** INFORMATION SHOWN follows **

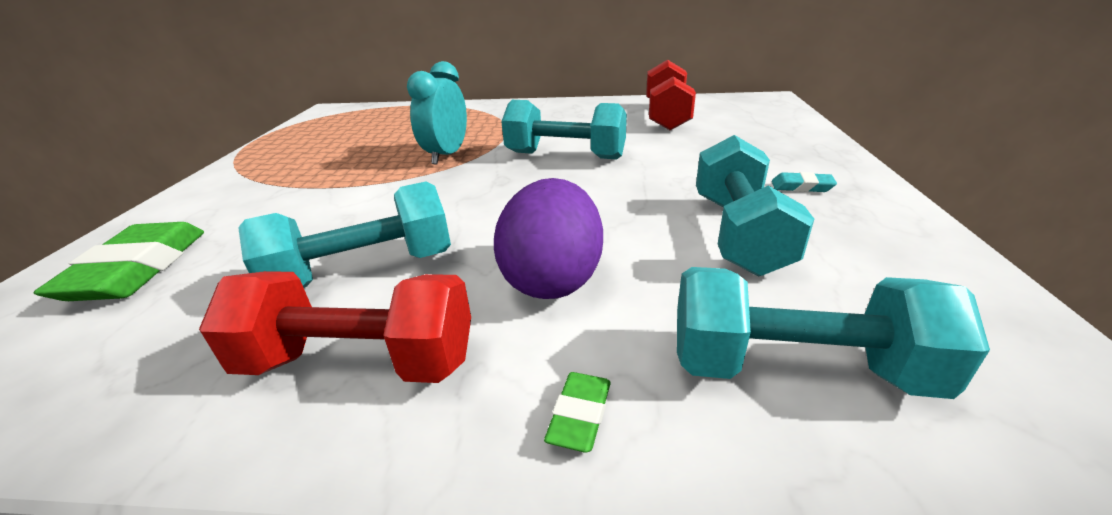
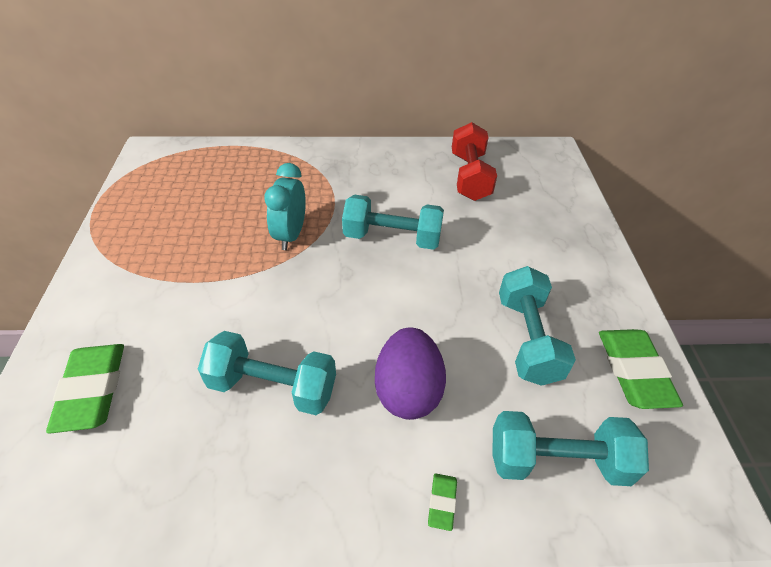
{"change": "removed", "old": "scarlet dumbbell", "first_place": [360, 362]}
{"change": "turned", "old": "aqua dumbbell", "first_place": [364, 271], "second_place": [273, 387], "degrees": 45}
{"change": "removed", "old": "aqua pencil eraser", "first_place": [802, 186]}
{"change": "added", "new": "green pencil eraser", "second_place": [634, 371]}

** End of INFORMATION SHOWN **

ABOUT THIS TASK: Count the lines in the listing where the string "dumbbell" appears, and give only the count.

WRITTEN ANSWER: 2